What the task asks -
What follows is a set of records; restate each one word for word and drop the pictures.

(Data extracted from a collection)
▼▼▼

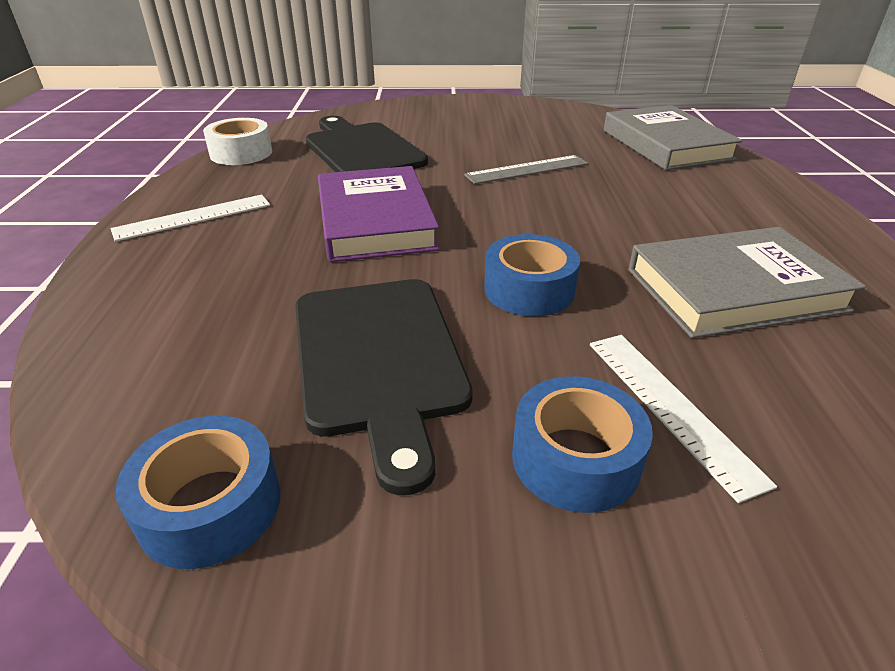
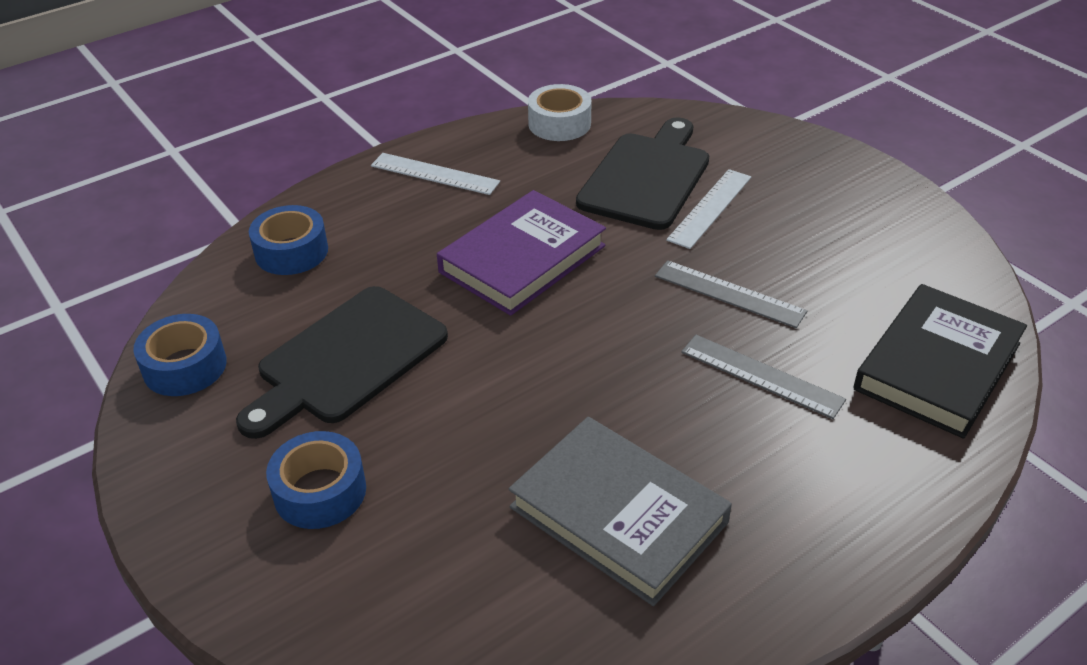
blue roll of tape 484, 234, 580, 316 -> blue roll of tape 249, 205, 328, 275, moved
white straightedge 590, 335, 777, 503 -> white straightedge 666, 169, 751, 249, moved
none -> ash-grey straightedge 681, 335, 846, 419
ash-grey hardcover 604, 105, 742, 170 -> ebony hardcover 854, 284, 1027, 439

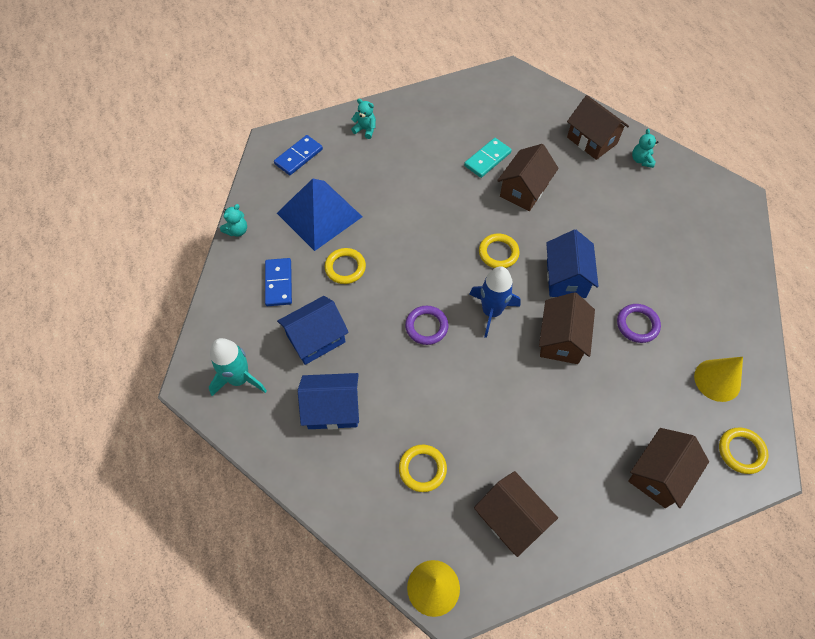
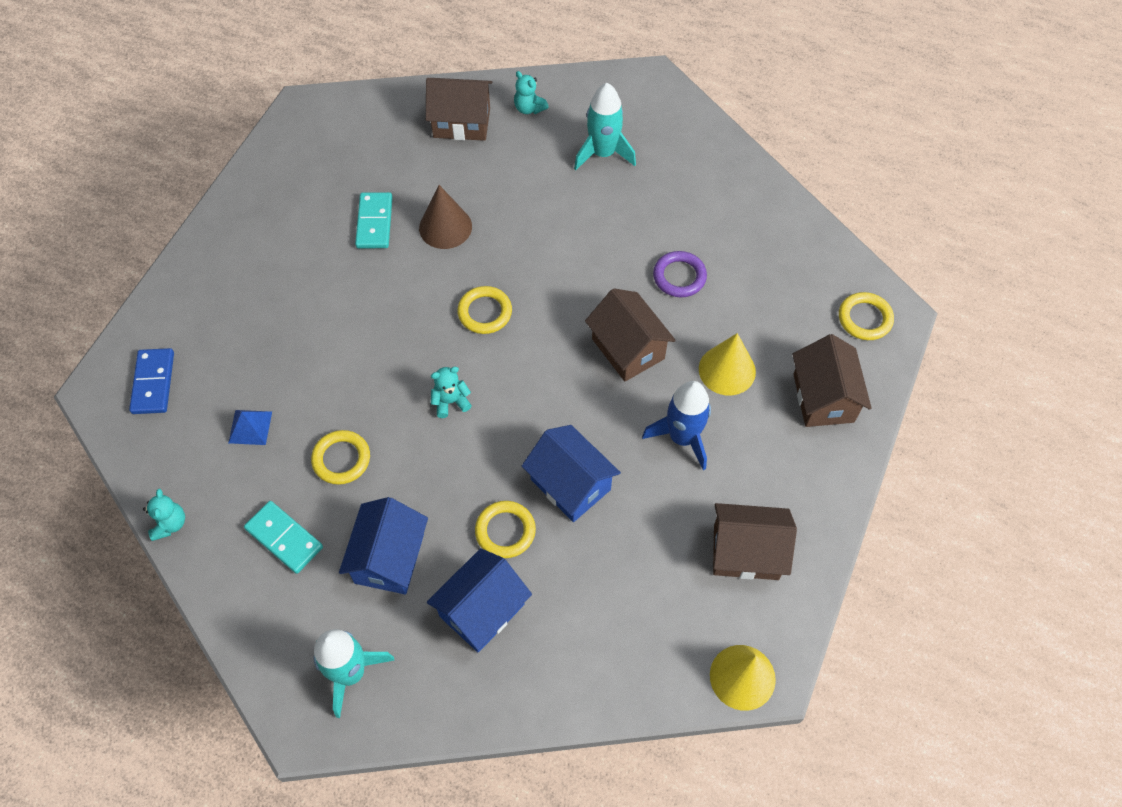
blue pyramid shape 277, 179, 363, 251 -> blue pyramid shape 228, 410, 272, 445, x0.42
blue domino tile 265, 258, 292, 306 -> aqua domino tile 244, 501, 323, 574
russet house 497, 144, 559, 211 -> russet solid cone 419, 185, 472, 249
aqua teddy bear 351, 99, 376, 139 -> aqua teddy bear 431, 367, 472, 418, moved
bright yellow ring 399, 445, 447, 492 -> bright yellow ring 475, 501, 536, 558, moved
blue house 546, 230, 599, 298 -> blue house 522, 425, 621, 522, moved
none -> aqua spaceship 574, 83, 636, 170
blue spaceship 469, 266, 521, 338 -> blue spaceship 642, 381, 711, 470, moved
bright yellow solid cone 694, 357, 743, 402 -> bright yellow solid cone 699, 333, 756, 395, moved
violet ring 405, 306, 448, 345 -> none

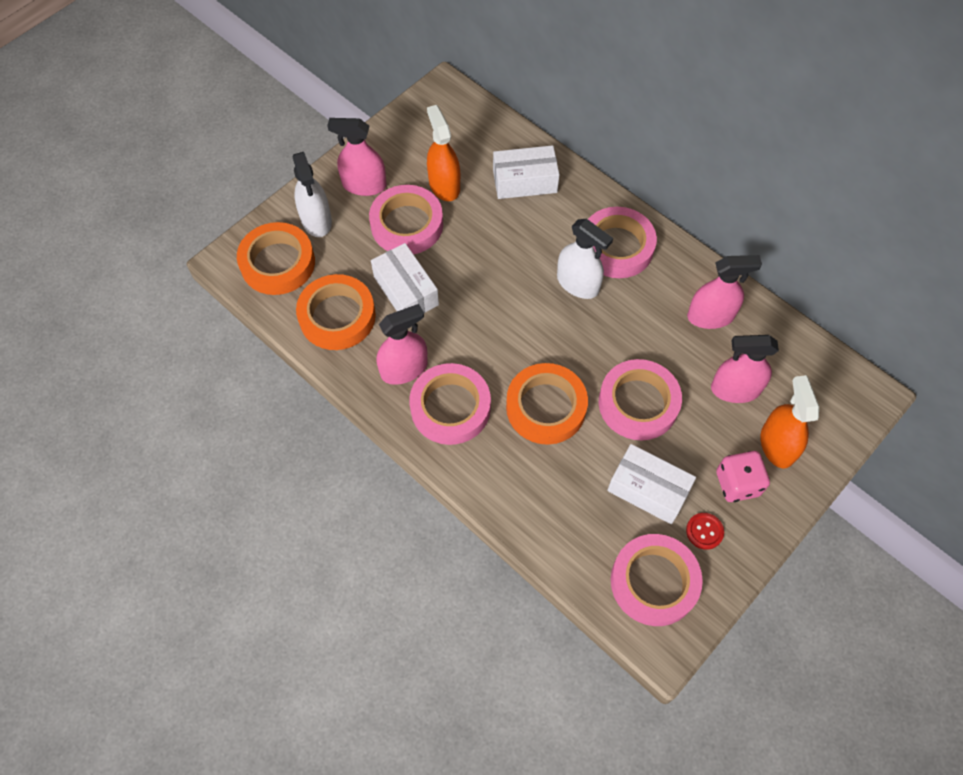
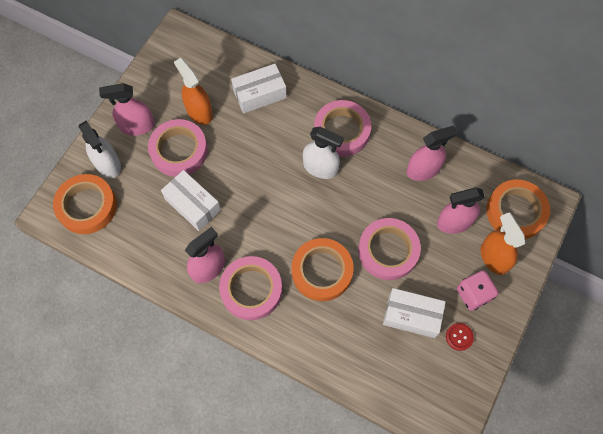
bright orange roll of tape 296, 274, 376, 350 -> bright orange roll of tape 486, 180, 550, 239, moved
rose-pink roll of tape 611, 534, 703, 626 -> none

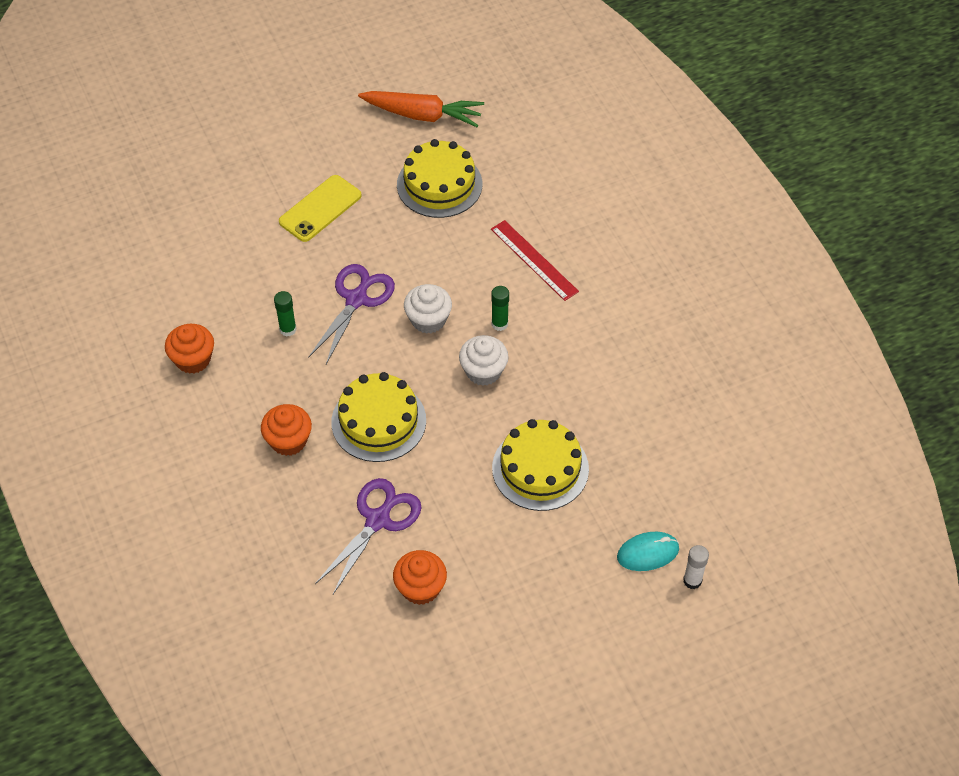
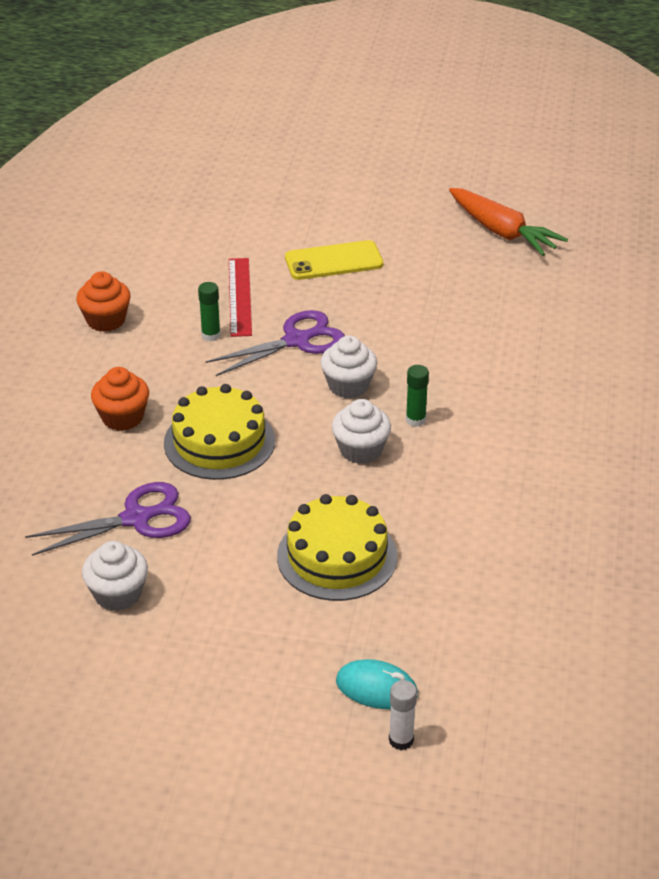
bright orange cupcake 393, 550, 447, 605 -> white cupcake 82, 541, 148, 611
scarlet straightedge 491, 220, 579, 301 -> scarlet straightedge 229, 258, 252, 337, moved
bright yellow layer cake 397, 139, 482, 218 -> none

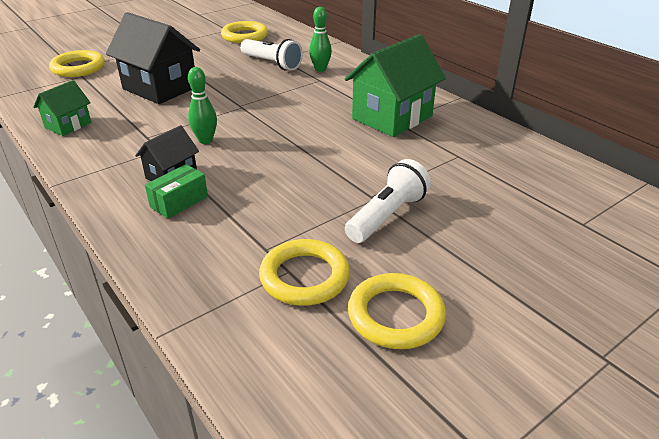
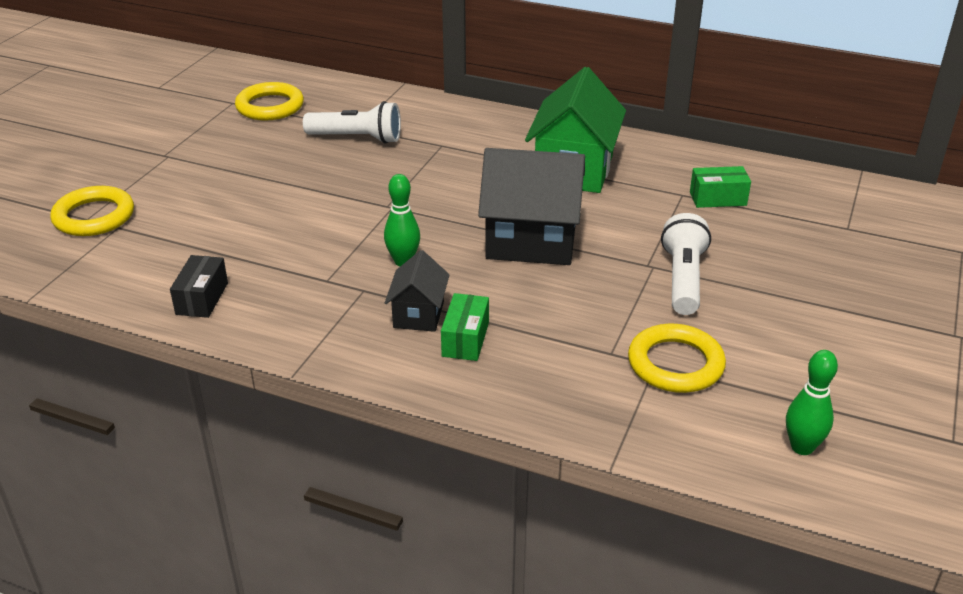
emerald house 33, 80, 92, 136 -> ebony parcel 170, 255, 228, 318
ebony house 106, 12, 200, 104 -> ebony house 478, 148, 585, 265, moved
none -> emerald parcel 690, 166, 751, 208
emerald bowling pin 309, 7, 332, 72 -> emerald bowling pin 786, 350, 838, 455, moved
bright yellow ring 348, 273, 446, 349 -> none

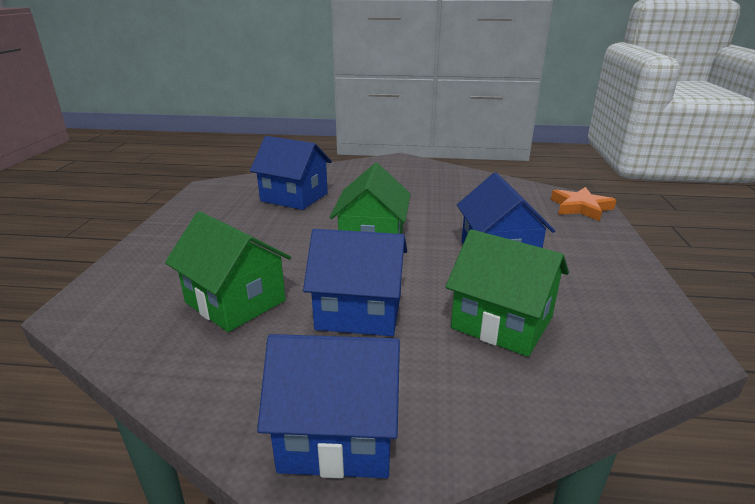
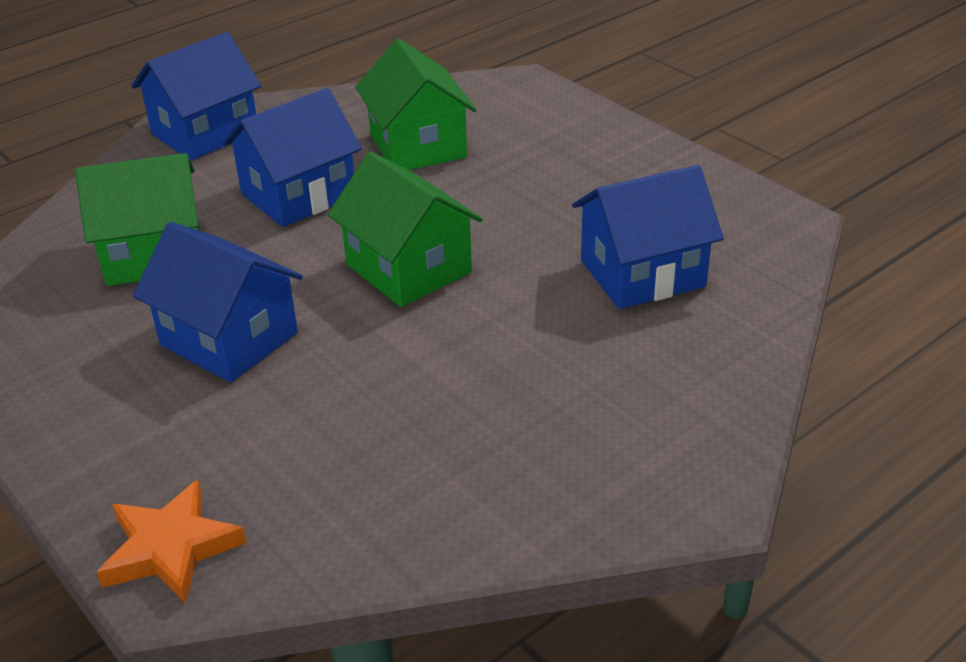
emerald house 165, 211, 291, 332 -> emerald house 355, 39, 476, 170, 75 degrees clockwise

▲▲▲

Answer space -
blue roll of tape 484, 234, 580, 316 -> blue roll of tape 249, 205, 328, 275, moved
white straightedge 590, 335, 777, 503 -> white straightedge 666, 169, 751, 249, moved
none -> ash-grey straightedge 681, 335, 846, 419
ash-grey hardcover 604, 105, 742, 170 -> ebony hardcover 854, 284, 1027, 439

blue pyramid shape 277, 179, 363, 251 -> blue pyramid shape 228, 410, 272, 445, x0.42
blue domino tile 265, 258, 292, 306 -> aqua domino tile 244, 501, 323, 574
russet house 497, 144, 559, 211 -> russet solid cone 419, 185, 472, 249
aqua teddy bear 351, 99, 376, 139 -> aqua teddy bear 431, 367, 472, 418, moved
bright yellow ring 399, 445, 447, 492 -> bright yellow ring 475, 501, 536, 558, moved
blue house 546, 230, 599, 298 -> blue house 522, 425, 621, 522, moved
none -> aqua spaceship 574, 83, 636, 170
blue spaceship 469, 266, 521, 338 -> blue spaceship 642, 381, 711, 470, moved
bright yellow solid cone 694, 357, 743, 402 -> bright yellow solid cone 699, 333, 756, 395, moved
violet ring 405, 306, 448, 345 -> none

bright orange roll of tape 296, 274, 376, 350 -> bright orange roll of tape 486, 180, 550, 239, moved
rose-pink roll of tape 611, 534, 703, 626 -> none

bright orange cupcake 393, 550, 447, 605 -> white cupcake 82, 541, 148, 611
scarlet straightedge 491, 220, 579, 301 -> scarlet straightedge 229, 258, 252, 337, moved
bright yellow layer cake 397, 139, 482, 218 -> none

emerald house 33, 80, 92, 136 -> ebony parcel 170, 255, 228, 318
ebony house 106, 12, 200, 104 -> ebony house 478, 148, 585, 265, moved
none -> emerald parcel 690, 166, 751, 208
emerald bowling pin 309, 7, 332, 72 -> emerald bowling pin 786, 350, 838, 455, moved
bright yellow ring 348, 273, 446, 349 -> none

emerald house 165, 211, 291, 332 -> emerald house 355, 39, 476, 170, 75 degrees clockwise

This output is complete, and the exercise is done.